Exercise goal:
Note each line in the data below that holds "boat", and copy it.

-------- Stored data

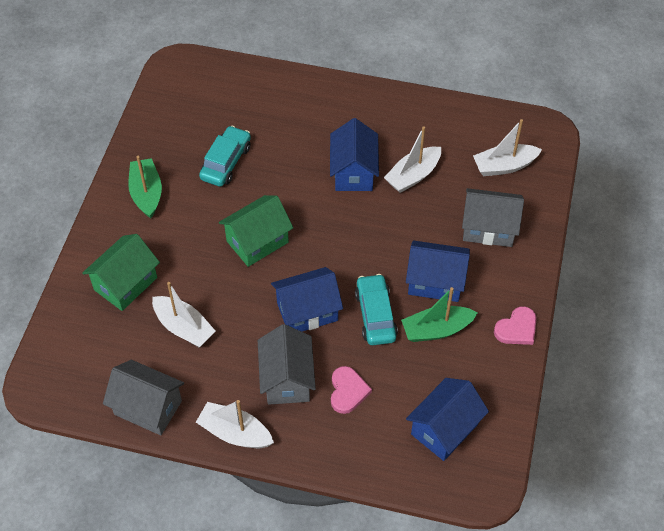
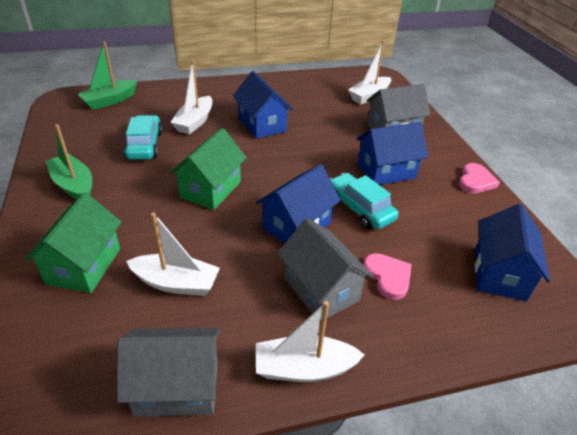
camera: 30 degrees left, 15 degrees down
(413, 176) = (310, 116): white boat -> white boat (194, 122)
(436, 330) = (418, 202): green boat -> green boat (110, 101)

----------------

Result of the task:
(413, 176) = (310, 116): white boat -> white boat (194, 122)
(436, 330) = (418, 202): green boat -> green boat (110, 101)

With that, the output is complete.